What to do -> After locating the line with "R101: 3.3k (U103/RST, VCC)" in the data that follows, return it and every later line exactly, up to and including the line with "C3: 220uF (plus".

Information ->

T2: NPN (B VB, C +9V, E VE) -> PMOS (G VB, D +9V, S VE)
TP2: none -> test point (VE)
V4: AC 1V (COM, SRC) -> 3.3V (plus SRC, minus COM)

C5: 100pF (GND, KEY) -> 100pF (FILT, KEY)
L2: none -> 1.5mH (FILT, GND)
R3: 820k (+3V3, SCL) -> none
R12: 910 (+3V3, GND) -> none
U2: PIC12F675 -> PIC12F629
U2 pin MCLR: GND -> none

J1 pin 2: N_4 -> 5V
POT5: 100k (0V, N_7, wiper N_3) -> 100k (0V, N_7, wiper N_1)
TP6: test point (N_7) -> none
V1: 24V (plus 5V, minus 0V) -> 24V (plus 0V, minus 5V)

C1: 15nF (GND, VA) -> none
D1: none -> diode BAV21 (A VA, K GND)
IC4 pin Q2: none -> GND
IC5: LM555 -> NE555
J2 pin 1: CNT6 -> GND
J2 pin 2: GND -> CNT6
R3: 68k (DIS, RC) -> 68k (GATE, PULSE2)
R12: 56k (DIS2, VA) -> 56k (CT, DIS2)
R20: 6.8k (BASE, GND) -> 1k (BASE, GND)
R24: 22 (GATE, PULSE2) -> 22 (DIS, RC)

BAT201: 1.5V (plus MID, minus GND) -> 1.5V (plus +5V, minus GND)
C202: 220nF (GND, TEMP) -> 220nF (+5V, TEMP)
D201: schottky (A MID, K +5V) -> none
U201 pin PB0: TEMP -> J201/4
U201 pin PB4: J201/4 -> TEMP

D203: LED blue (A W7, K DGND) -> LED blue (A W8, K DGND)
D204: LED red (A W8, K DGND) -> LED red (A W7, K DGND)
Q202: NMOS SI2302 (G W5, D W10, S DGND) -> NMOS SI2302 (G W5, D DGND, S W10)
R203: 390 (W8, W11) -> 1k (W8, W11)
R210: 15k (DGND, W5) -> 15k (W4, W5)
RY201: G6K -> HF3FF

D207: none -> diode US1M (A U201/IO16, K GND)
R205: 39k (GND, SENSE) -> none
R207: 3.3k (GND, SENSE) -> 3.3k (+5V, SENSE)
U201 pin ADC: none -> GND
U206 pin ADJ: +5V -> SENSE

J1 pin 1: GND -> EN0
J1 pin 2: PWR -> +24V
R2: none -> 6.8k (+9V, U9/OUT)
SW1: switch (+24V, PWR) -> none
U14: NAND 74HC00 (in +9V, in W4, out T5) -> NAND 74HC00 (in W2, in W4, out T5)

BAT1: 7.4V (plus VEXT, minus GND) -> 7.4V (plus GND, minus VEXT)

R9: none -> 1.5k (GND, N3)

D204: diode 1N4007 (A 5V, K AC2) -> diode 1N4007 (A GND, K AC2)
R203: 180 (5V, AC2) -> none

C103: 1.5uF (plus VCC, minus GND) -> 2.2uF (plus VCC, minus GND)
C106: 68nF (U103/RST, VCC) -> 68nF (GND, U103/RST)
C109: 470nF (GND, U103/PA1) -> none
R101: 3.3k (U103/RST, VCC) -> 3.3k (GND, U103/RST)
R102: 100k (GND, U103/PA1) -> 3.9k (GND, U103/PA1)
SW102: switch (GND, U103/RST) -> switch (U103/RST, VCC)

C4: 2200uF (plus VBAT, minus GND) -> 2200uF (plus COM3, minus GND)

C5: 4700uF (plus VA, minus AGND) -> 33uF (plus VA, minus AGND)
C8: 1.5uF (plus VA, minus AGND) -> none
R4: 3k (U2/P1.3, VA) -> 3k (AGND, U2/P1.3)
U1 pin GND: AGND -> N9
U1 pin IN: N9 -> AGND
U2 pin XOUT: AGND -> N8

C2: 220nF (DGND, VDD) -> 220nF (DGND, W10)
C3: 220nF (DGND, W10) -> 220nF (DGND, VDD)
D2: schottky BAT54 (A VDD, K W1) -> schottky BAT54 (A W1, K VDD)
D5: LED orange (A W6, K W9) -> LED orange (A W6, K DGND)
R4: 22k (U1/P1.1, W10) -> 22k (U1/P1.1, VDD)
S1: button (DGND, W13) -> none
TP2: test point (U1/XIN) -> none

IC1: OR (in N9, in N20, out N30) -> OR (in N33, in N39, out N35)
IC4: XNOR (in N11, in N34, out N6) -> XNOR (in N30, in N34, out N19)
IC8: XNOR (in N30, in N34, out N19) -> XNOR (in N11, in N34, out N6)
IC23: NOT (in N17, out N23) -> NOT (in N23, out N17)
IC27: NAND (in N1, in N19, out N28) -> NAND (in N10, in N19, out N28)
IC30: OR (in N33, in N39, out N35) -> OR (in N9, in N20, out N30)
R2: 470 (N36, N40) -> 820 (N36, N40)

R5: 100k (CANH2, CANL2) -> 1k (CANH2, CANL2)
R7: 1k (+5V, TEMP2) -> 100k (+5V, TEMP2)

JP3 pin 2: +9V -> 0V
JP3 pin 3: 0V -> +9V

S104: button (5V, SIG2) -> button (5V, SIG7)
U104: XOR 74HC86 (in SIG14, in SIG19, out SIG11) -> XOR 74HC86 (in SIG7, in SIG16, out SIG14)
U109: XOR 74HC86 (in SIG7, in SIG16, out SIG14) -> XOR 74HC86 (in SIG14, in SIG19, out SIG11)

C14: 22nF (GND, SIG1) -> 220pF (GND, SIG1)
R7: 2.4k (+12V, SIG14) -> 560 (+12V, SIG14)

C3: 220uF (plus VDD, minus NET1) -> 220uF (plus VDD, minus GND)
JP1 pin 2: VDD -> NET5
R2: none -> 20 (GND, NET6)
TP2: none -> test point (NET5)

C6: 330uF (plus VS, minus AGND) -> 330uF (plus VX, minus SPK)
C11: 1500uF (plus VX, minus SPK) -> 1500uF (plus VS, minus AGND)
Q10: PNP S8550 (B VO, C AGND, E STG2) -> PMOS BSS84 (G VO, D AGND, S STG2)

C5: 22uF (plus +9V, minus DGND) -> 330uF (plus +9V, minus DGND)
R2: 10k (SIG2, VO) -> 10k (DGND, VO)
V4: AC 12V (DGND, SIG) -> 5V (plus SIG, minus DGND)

Result of the task ->
R101: 3.3k (U103/RST, VCC) -> 3.3k (GND, U103/RST)
R102: 100k (GND, U103/PA1) -> 3.9k (GND, U103/PA1)
SW102: switch (GND, U103/RST) -> switch (U103/RST, VCC)

C4: 2200uF (plus VBAT, minus GND) -> 2200uF (plus COM3, minus GND)

C5: 4700uF (plus VA, minus AGND) -> 33uF (plus VA, minus AGND)
C8: 1.5uF (plus VA, minus AGND) -> none
R4: 3k (U2/P1.3, VA) -> 3k (AGND, U2/P1.3)
U1 pin GND: AGND -> N9
U1 pin IN: N9 -> AGND
U2 pin XOUT: AGND -> N8

C2: 220nF (DGND, VDD) -> 220nF (DGND, W10)
C3: 220nF (DGND, W10) -> 220nF (DGND, VDD)
D2: schottky BAT54 (A VDD, K W1) -> schottky BAT54 (A W1, K VDD)
D5: LED orange (A W6, K W9) -> LED orange (A W6, K DGND)
R4: 22k (U1/P1.1, W10) -> 22k (U1/P1.1, VDD)
S1: button (DGND, W13) -> none
TP2: test point (U1/XIN) -> none

IC1: OR (in N9, in N20, out N30) -> OR (in N33, in N39, out N35)
IC4: XNOR (in N11, in N34, out N6) -> XNOR (in N30, in N34, out N19)
IC8: XNOR (in N30, in N34, out N19) -> XNOR (in N11, in N34, out N6)
IC23: NOT (in N17, out N23) -> NOT (in N23, out N17)
IC27: NAND (in N1, in N19, out N28) -> NAND (in N10, in N19, out N28)
IC30: OR (in N33, in N39, out N35) -> OR (in N9, in N20, out N30)
R2: 470 (N36, N40) -> 820 (N36, N40)

R5: 100k (CANH2, CANL2) -> 1k (CANH2, CANL2)
R7: 1k (+5V, TEMP2) -> 100k (+5V, TEMP2)

JP3 pin 2: +9V -> 0V
JP3 pin 3: 0V -> +9V

S104: button (5V, SIG2) -> button (5V, SIG7)
U104: XOR 74HC86 (in SIG14, in SIG19, out SIG11) -> XOR 74HC86 (in SIG7, in SIG16, out SIG14)
U109: XOR 74HC86 (in SIG7, in SIG16, out SIG14) -> XOR 74HC86 (in SIG14, in SIG19, out SIG11)

C14: 22nF (GND, SIG1) -> 220pF (GND, SIG1)
R7: 2.4k (+12V, SIG14) -> 560 (+12V, SIG14)

C3: 220uF (plus VDD, minus NET1) -> 220uF (plus VDD, minus GND)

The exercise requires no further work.